Exercise directions:
Each entry should be returned exactly as written, with no pictures carried over.

Recorded information:
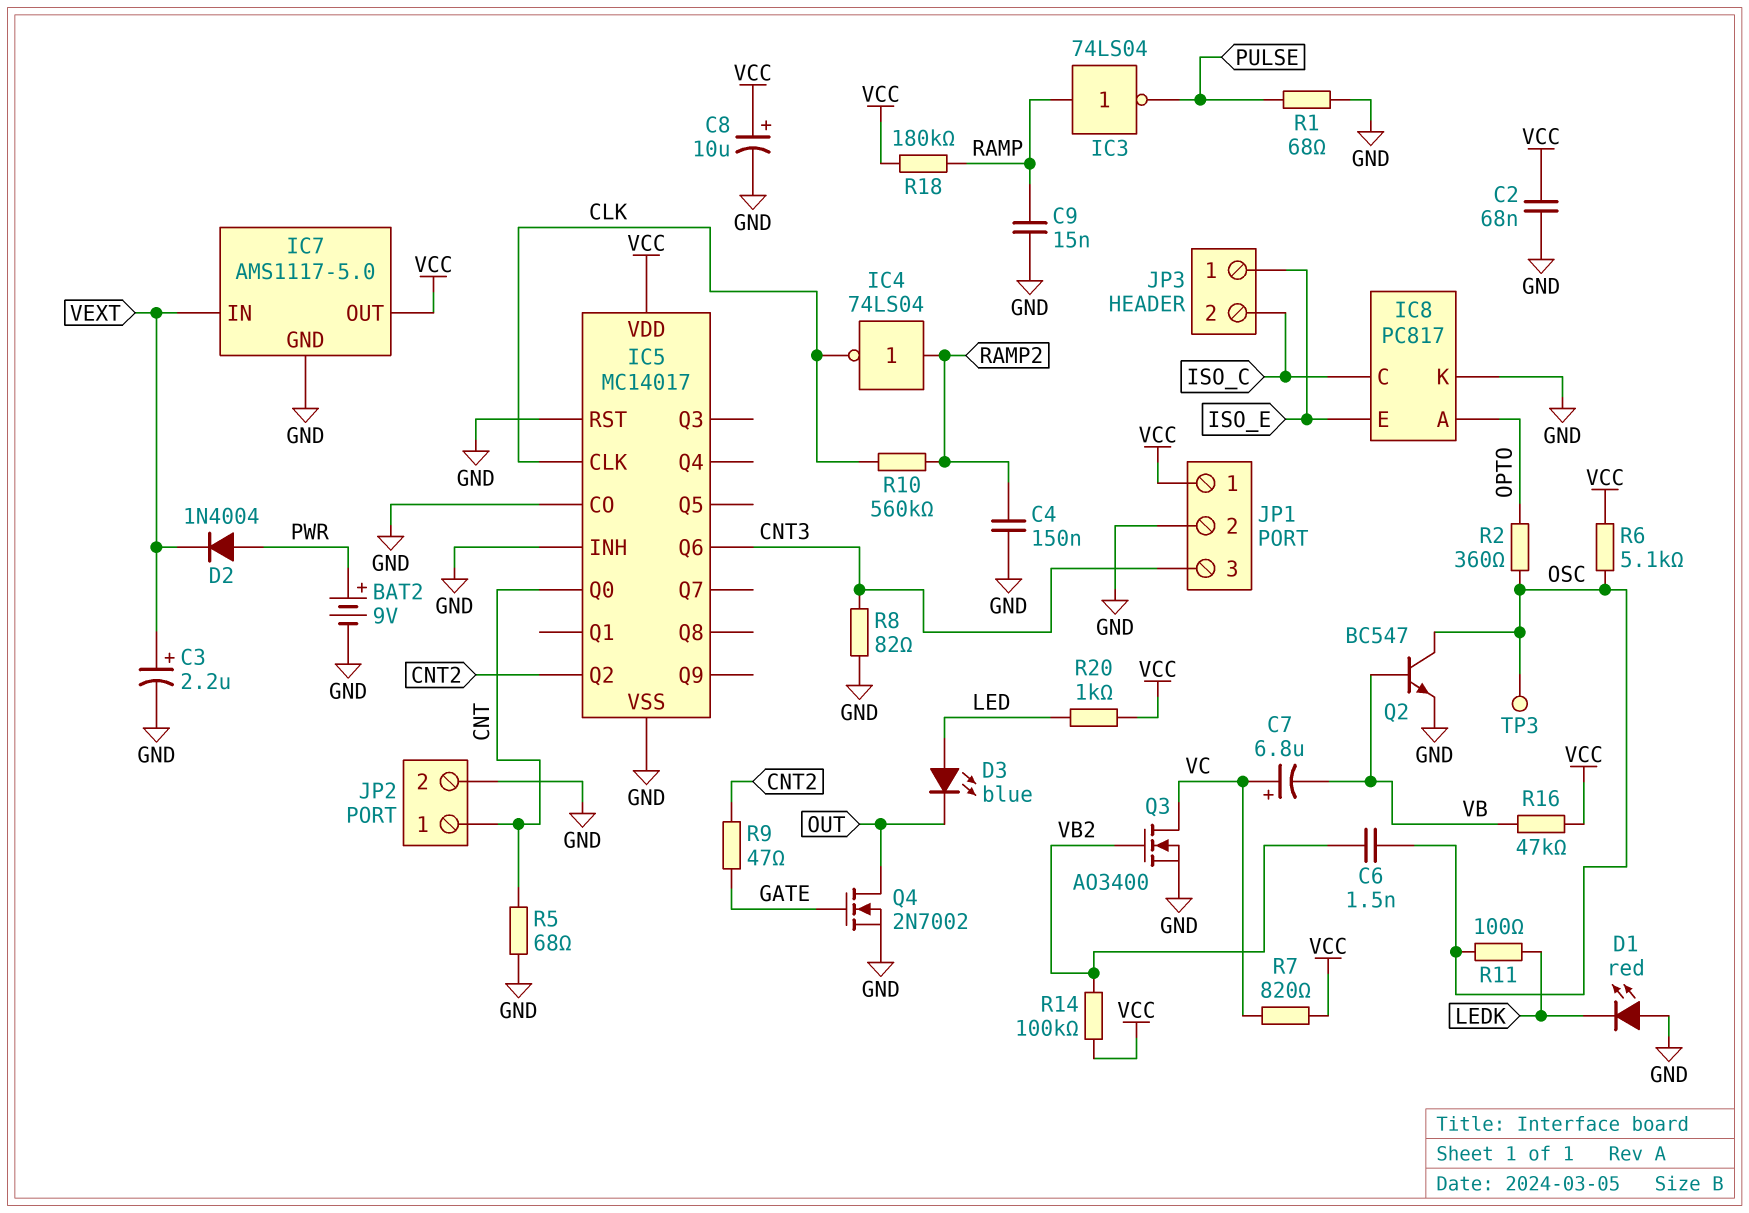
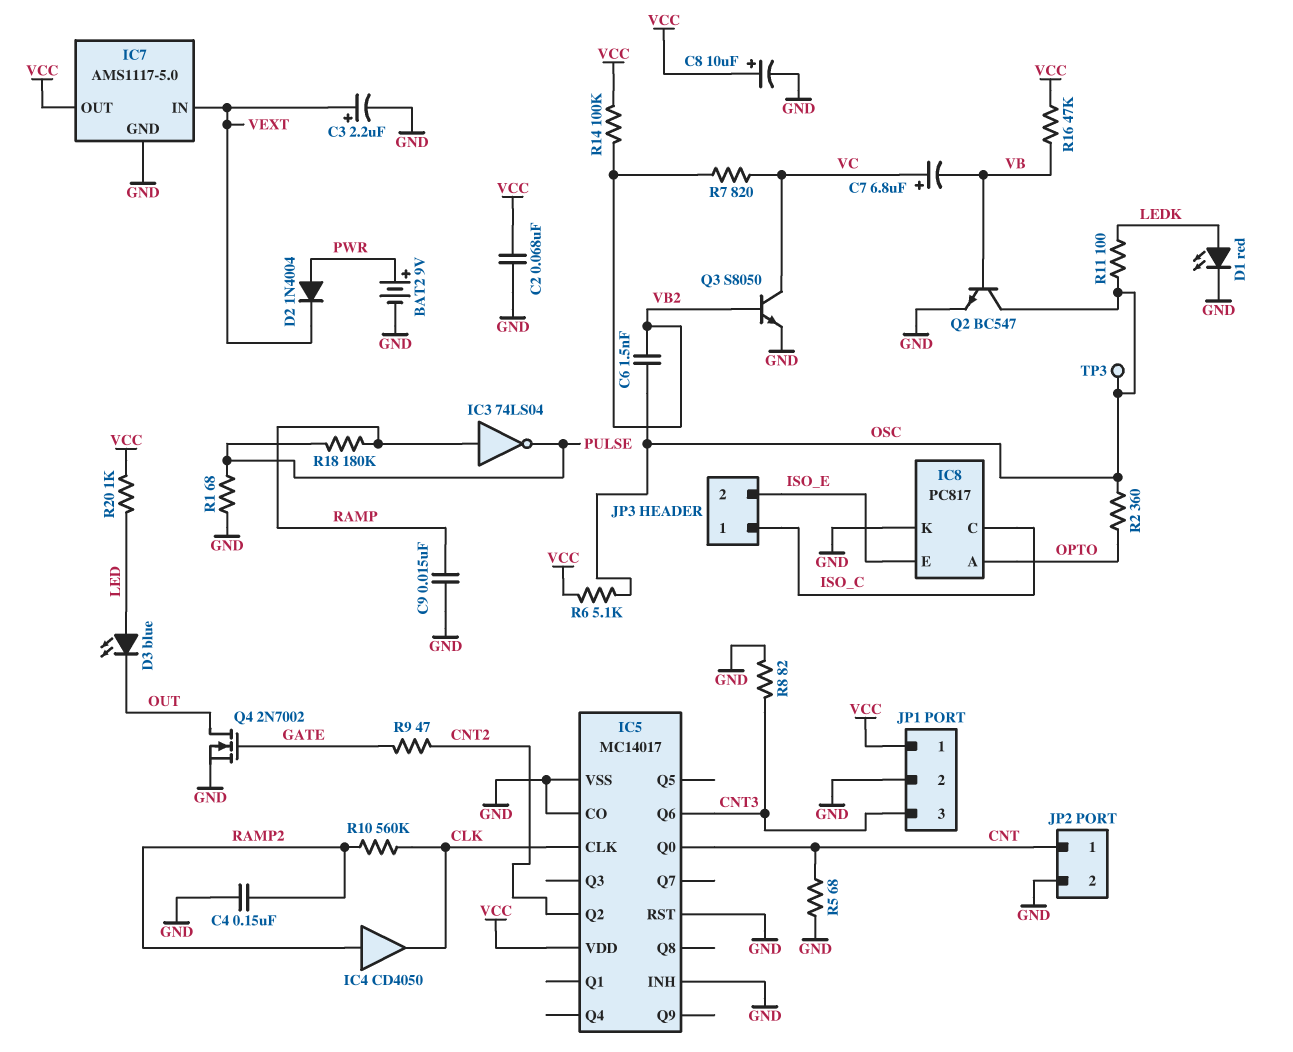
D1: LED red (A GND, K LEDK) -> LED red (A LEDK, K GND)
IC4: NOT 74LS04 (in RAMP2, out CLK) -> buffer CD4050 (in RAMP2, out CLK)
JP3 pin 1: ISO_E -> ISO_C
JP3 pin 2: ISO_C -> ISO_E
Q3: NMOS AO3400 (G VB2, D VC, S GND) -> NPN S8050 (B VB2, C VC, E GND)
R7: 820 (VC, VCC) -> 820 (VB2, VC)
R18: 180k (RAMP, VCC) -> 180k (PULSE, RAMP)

Result for this exercise:
D1: LED red (A GND, K LEDK) -> LED red (A LEDK, K GND)
IC4: NOT 74LS04 (in RAMP2, out CLK) -> buffer CD4050 (in RAMP2, out CLK)
JP3 pin 1: ISO_E -> ISO_C
JP3 pin 2: ISO_C -> ISO_E
Q3: NMOS AO3400 (G VB2, D VC, S GND) -> NPN S8050 (B VB2, C VC, E GND)
R7: 820 (VC, VCC) -> 820 (VB2, VC)
R18: 180k (RAMP, VCC) -> 180k (PULSE, RAMP)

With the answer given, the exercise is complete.